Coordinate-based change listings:
■ ■ ■ ■ ■

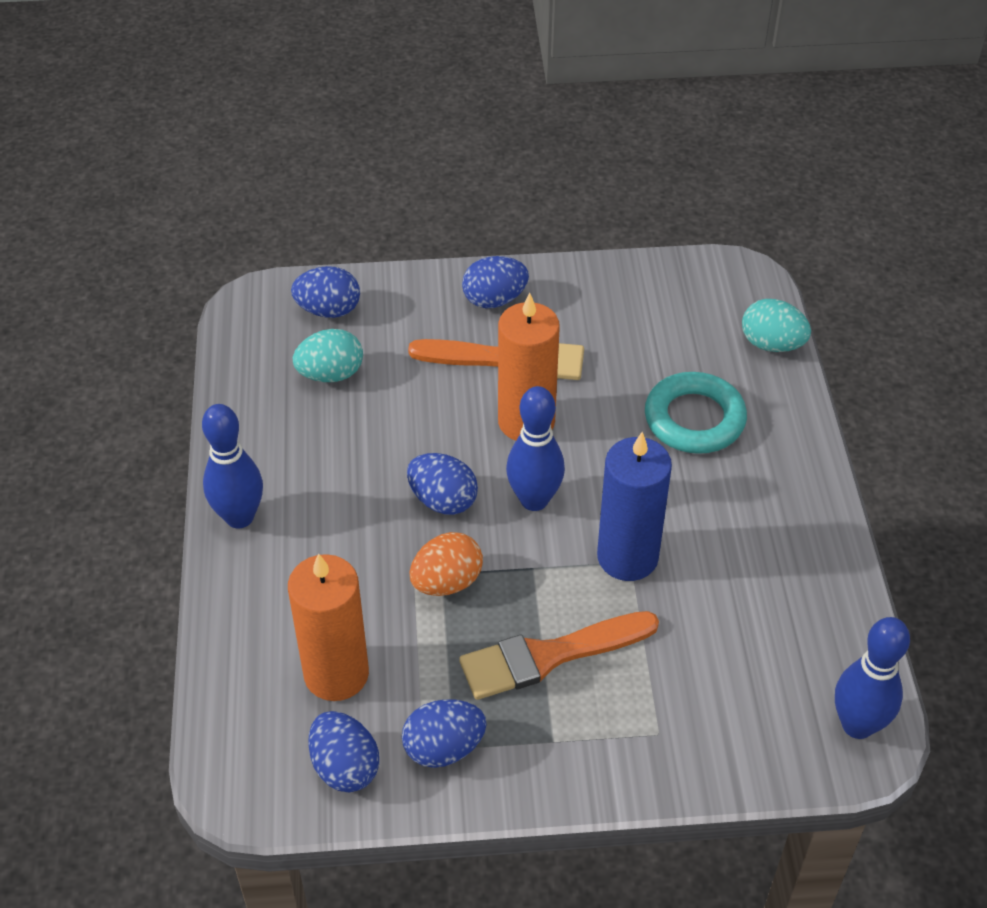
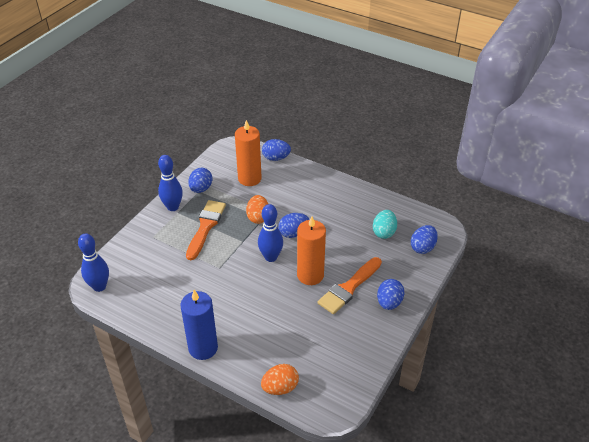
camera: 125 degrees right, 5 degrees down
(239, 517) = (332, 182): blue bowling pin -> blue bowling pin (173, 207)
(345, 767) = (217, 167): blue egg -> blue egg (276, 158)
(627, 557) = (222, 268): blue candle -> blue candle (203, 348)
(694, 419) = (264, 329): turquoise ring -> none
(771, 344) = (280, 387): turquoise egg -> orange egg

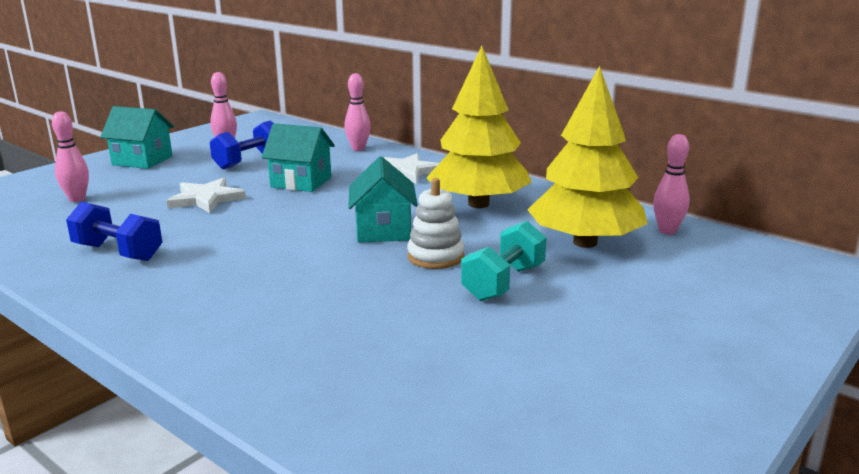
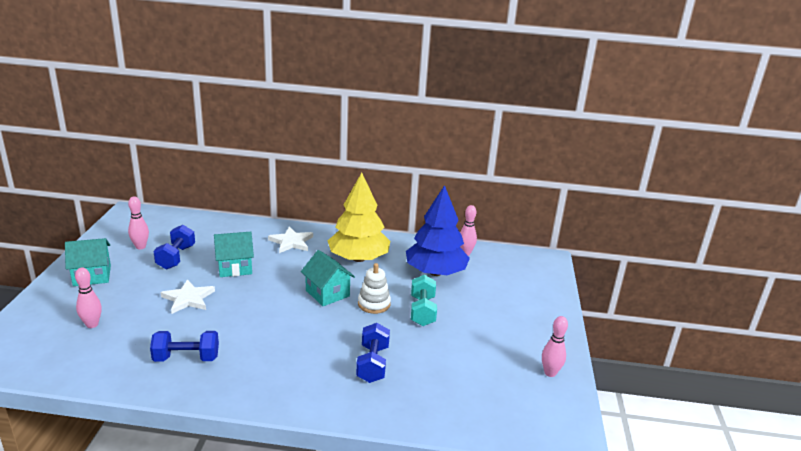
camera: 35 degrees left, 5 degrees up
(339, 325) = (372, 364): none -> blue dumbbell
(358, 149) = (238, 228): pink bowling pin -> pink bowling pin (550, 373)
(585, 242) = (435, 272): yellow tree -> blue tree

■ ■ ■ ■ ■

#### Problem statement
Leave the pictures out, and copy exactly each line from the one containing "(239, 517) = (332, 182): blue" through the final line of the data.

#### Response to this task
(239, 517) = (332, 182): blue bowling pin -> blue bowling pin (173, 207)
(345, 767) = (217, 167): blue egg -> blue egg (276, 158)
(627, 557) = (222, 268): blue candle -> blue candle (203, 348)
(694, 419) = (264, 329): turquoise ring -> none
(771, 344) = (280, 387): turquoise egg -> orange egg

camera: 35 degrees left, 5 degrees up
(339, 325) = (372, 364): none -> blue dumbbell
(358, 149) = (238, 228): pink bowling pin -> pink bowling pin (550, 373)
(585, 242) = (435, 272): yellow tree -> blue tree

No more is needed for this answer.